Available records Block Start

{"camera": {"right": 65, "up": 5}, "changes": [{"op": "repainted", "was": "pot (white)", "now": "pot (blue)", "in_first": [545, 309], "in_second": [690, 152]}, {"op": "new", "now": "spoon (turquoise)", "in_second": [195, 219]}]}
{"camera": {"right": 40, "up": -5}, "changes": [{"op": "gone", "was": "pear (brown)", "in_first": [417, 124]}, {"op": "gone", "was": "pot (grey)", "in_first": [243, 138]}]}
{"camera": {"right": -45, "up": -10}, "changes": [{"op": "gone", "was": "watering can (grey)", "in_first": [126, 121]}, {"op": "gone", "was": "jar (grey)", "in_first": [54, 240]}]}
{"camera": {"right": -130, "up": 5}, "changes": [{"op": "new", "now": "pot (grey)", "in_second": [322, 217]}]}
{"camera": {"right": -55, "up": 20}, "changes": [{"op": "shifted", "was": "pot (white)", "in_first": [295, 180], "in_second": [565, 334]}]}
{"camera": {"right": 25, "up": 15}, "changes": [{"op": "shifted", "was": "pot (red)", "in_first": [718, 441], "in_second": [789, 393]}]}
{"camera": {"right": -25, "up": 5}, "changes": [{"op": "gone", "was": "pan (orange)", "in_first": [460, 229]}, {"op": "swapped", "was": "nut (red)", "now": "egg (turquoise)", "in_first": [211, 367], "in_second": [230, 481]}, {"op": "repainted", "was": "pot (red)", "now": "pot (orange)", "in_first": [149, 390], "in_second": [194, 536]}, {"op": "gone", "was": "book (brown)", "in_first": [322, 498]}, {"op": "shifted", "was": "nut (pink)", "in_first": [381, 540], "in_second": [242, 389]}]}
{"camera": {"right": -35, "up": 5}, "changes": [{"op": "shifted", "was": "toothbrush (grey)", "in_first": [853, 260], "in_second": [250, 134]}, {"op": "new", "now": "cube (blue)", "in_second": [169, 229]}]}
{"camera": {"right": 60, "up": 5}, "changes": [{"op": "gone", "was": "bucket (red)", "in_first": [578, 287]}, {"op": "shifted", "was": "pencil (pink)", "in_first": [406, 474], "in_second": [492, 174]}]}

Available records Block End

Could you retype every record above exactly as it appears?

> [Answer area]
{"camera": {"right": 65, "up": 5}, "changes": [{"op": "repainted", "was": "pot (white)", "now": "pot (blue)", "in_first": [545, 309], "in_second": [690, 152]}, {"op": "new", "now": "spoon (turquoise)", "in_second": [195, 219]}]}
{"camera": {"right": 40, "up": -5}, "changes": [{"op": "gone", "was": "pear (brown)", "in_first": [417, 124]}, {"op": "gone", "was": "pot (grey)", "in_first": [243, 138]}]}
{"camera": {"right": -45, "up": -10}, "changes": [{"op": "gone", "was": "watering can (grey)", "in_first": [126, 121]}, {"op": "gone", "was": "jar (grey)", "in_first": [54, 240]}]}
{"camera": {"right": -130, "up": 5}, "changes": [{"op": "new", "now": "pot (grey)", "in_second": [322, 217]}]}
{"camera": {"right": -55, "up": 20}, "changes": [{"op": "shifted", "was": "pot (white)", "in_first": [295, 180], "in_second": [565, 334]}]}
{"camera": {"right": 25, "up": 15}, "changes": [{"op": "shifted", "was": "pot (red)", "in_first": [718, 441], "in_second": [789, 393]}]}
{"camera": {"right": -25, "up": 5}, "changes": [{"op": "gone", "was": "pan (orange)", "in_first": [460, 229]}, {"op": "swapped", "was": "nut (red)", "now": "egg (turquoise)", "in_first": [211, 367], "in_second": [230, 481]}, {"op": "repainted", "was": "pot (red)", "now": "pot (orange)", "in_first": [149, 390], "in_second": [194, 536]}, {"op": "gone", "was": "book (brown)", "in_first": [322, 498]}, {"op": "shifted", "was": "nut (pink)", "in_first": [381, 540], "in_second": [242, 389]}]}
{"camera": {"right": -35, "up": 5}, "changes": [{"op": "shifted", "was": "toothbrush (grey)", "in_first": [853, 260], "in_second": [250, 134]}, {"op": "new", "now": "cube (blue)", "in_second": [169, 229]}]}
{"camera": {"right": 60, "up": 5}, "changes": [{"op": "gone", "was": "bucket (red)", "in_first": [578, 287]}, {"op": "shifted", "was": "pencil (pink)", "in_first": [406, 474], "in_second": [492, 174]}]}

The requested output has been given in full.